-- Task brief --
Every line below from the one with "orange tree [354,124,412,188]" through the one with "green banana [359,473,456,514]" is to be repeated exactly, with no picture among them.

-- Dataset extract --
╭──
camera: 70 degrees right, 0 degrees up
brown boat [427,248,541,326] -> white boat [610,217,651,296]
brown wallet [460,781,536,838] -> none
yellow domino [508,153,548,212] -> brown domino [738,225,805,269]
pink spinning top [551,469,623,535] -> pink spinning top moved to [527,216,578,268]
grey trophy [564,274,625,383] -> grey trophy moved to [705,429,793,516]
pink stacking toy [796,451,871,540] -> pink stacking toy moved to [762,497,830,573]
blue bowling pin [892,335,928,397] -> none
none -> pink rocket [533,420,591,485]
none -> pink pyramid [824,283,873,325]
╰──
╭──
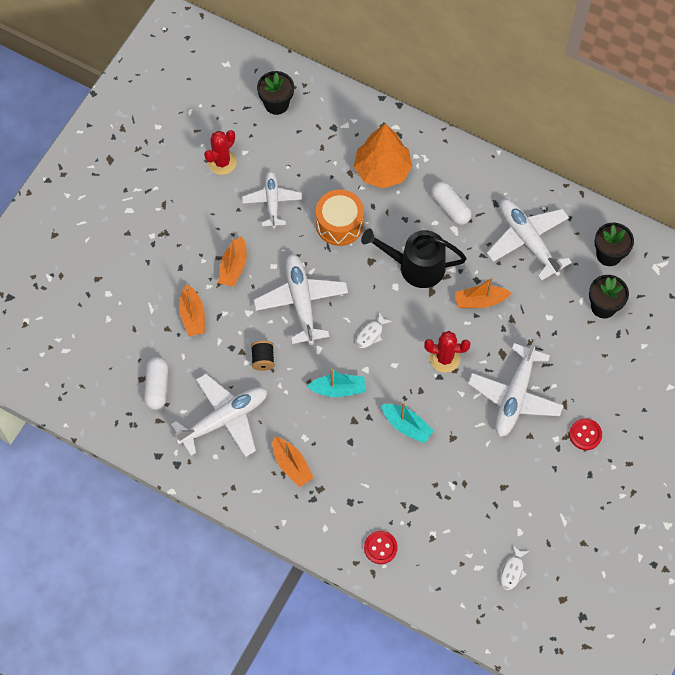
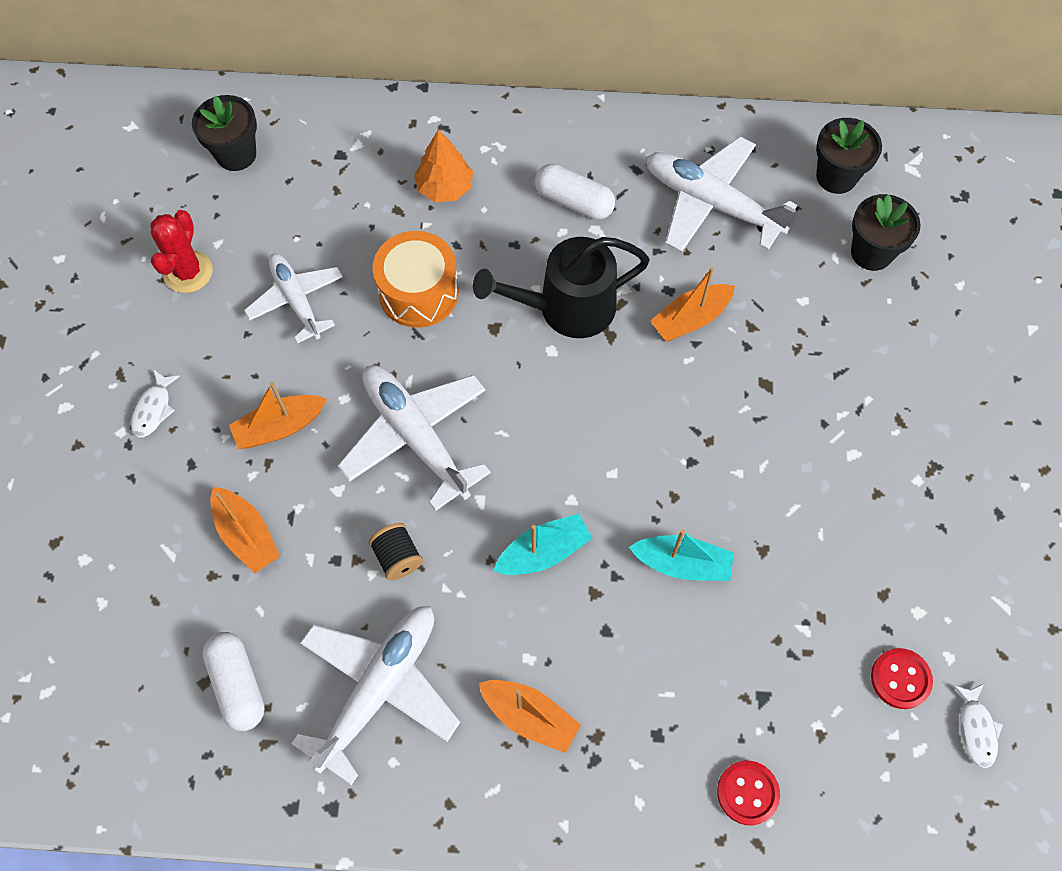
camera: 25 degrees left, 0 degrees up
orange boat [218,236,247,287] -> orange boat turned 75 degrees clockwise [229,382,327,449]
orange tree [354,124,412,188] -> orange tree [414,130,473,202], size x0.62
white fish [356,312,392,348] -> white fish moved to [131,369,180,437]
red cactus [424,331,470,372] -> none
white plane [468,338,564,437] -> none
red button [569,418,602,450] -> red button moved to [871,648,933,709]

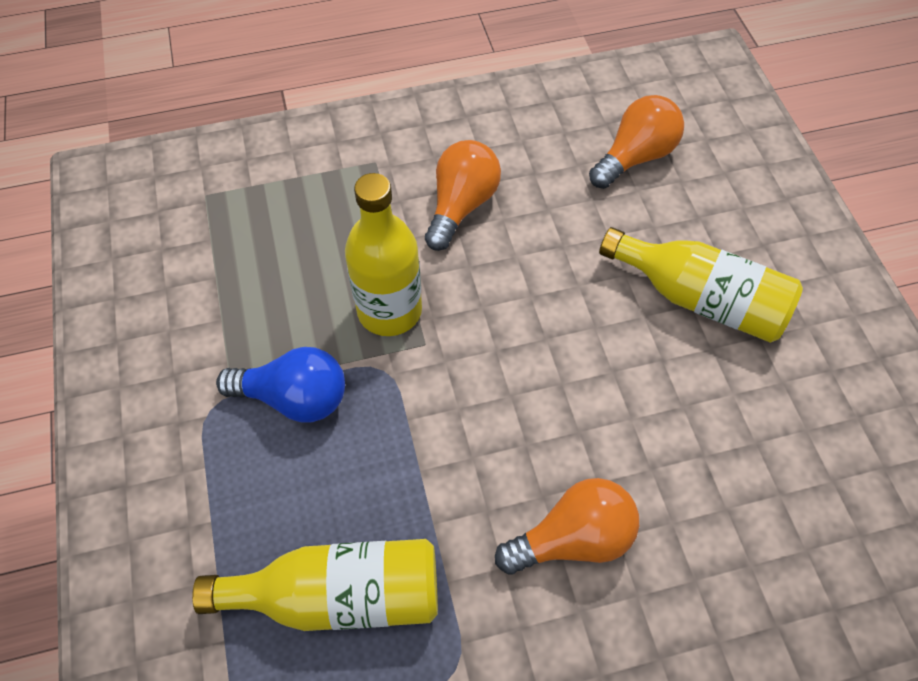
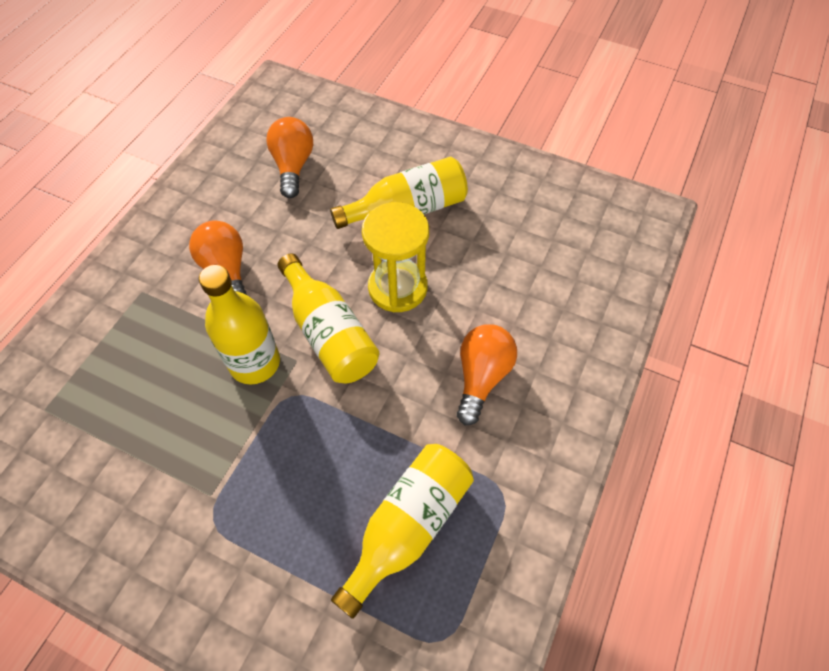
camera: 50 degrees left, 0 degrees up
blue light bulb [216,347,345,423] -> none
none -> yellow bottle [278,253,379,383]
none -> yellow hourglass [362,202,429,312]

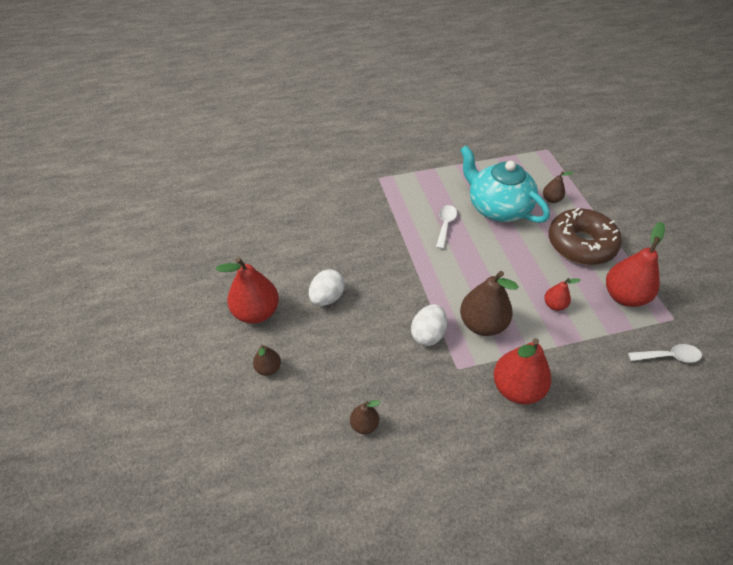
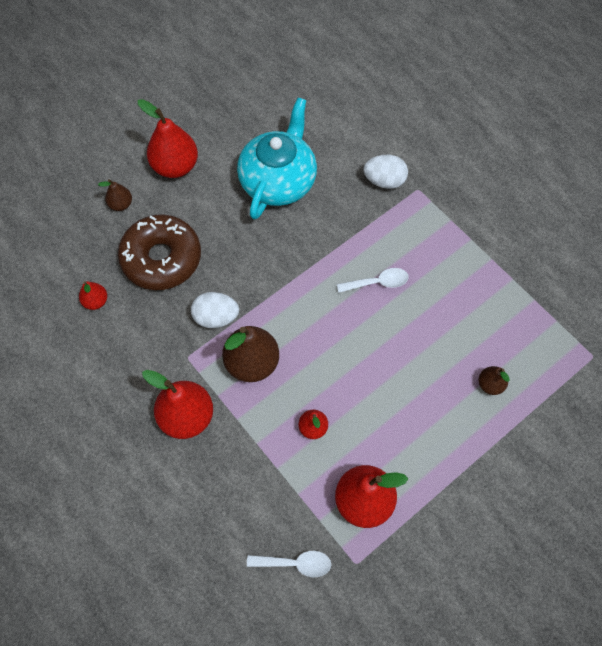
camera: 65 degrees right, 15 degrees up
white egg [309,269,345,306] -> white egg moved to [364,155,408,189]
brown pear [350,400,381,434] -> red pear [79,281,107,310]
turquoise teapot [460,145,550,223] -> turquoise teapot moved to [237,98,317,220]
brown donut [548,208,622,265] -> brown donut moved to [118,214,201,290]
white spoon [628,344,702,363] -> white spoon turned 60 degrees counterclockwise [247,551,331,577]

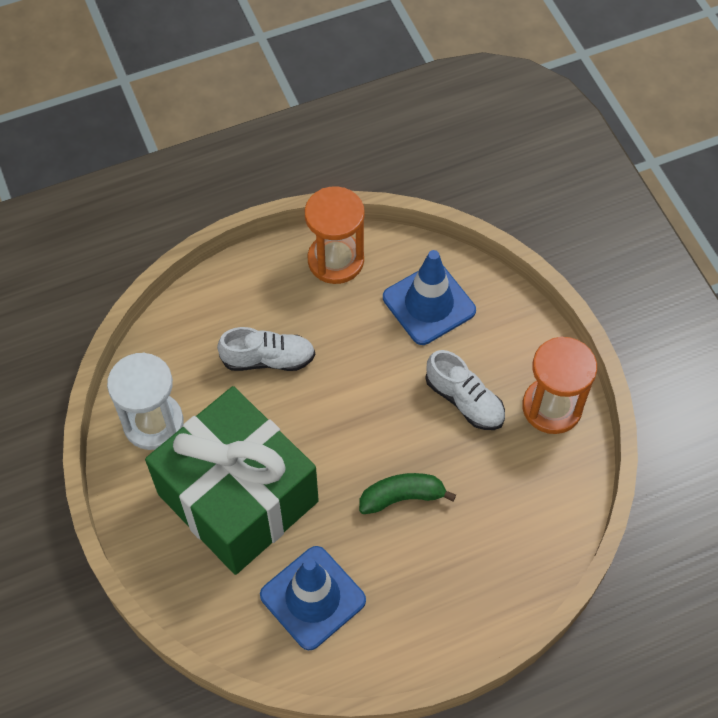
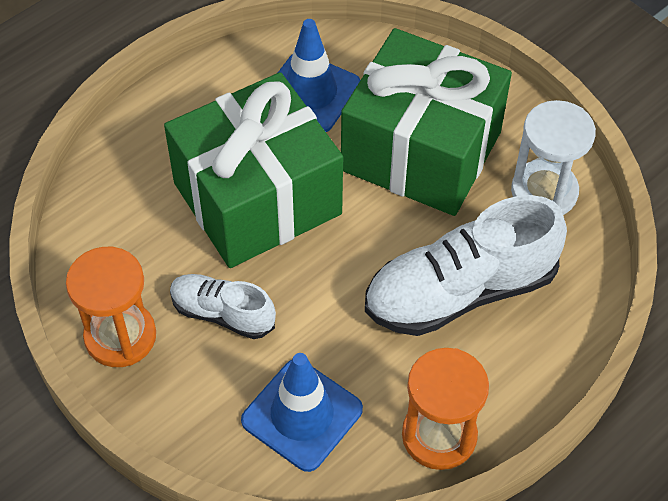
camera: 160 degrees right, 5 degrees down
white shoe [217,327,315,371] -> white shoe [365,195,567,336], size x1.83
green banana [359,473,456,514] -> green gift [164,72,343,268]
╰──
╭──
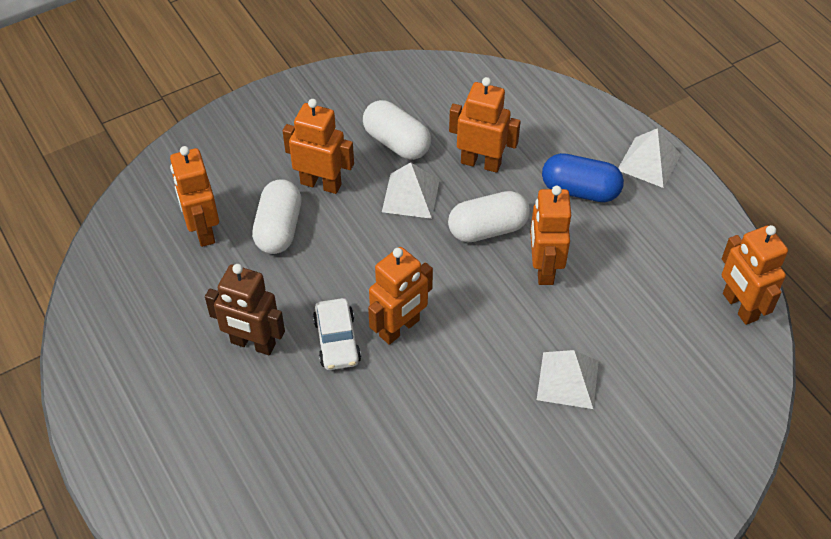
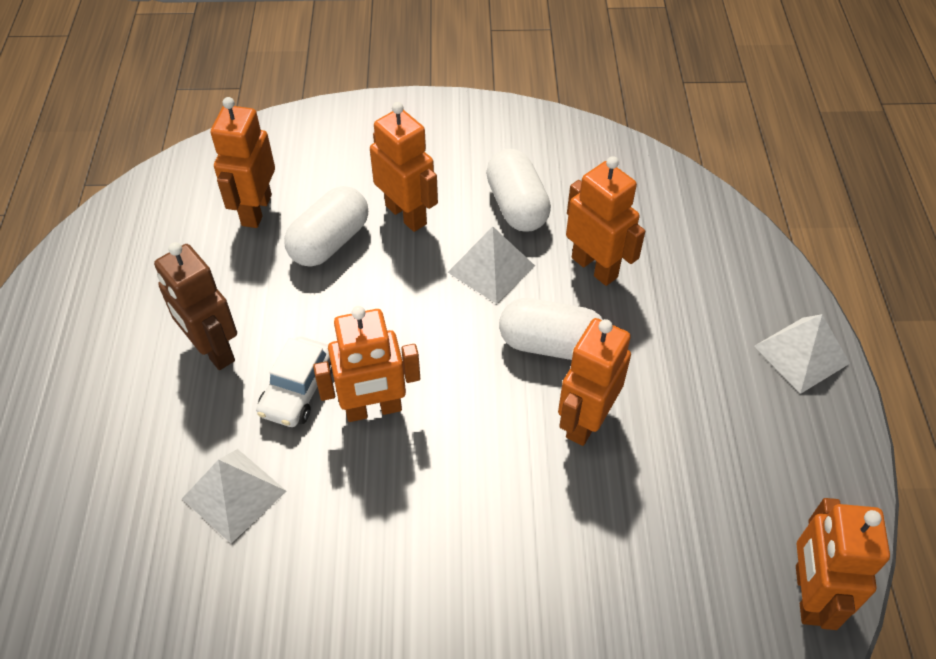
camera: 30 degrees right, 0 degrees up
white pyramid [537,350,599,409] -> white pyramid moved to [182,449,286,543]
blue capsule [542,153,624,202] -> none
╰──
-- Response for this exercise --
orange tree [354,124,412,188] -> orange tree [414,130,473,202], size x0.62
white fish [356,312,392,348] -> white fish moved to [131,369,180,437]
red cactus [424,331,470,372] -> none
white plane [468,338,564,437] -> none
red button [569,418,602,450] -> red button moved to [871,648,933,709]

camera: 50 degrees left, 0 degrees up
blue light bulb [216,347,345,423] -> none
none -> yellow bottle [278,253,379,383]
none -> yellow hourglass [362,202,429,312]

camera: 65 degrees right, 15 degrees up
white egg [309,269,345,306] -> white egg moved to [364,155,408,189]
brown pear [350,400,381,434] -> red pear [79,281,107,310]
turquoise teapot [460,145,550,223] -> turquoise teapot moved to [237,98,317,220]
brown donut [548,208,622,265] -> brown donut moved to [118,214,201,290]
white spoon [628,344,702,363] -> white spoon turned 60 degrees counterclockwise [247,551,331,577]

camera: 160 degrees right, 5 degrees down
white shoe [217,327,315,371] -> white shoe [365,195,567,336], size x1.83
green banana [359,473,456,514] -> green gift [164,72,343,268]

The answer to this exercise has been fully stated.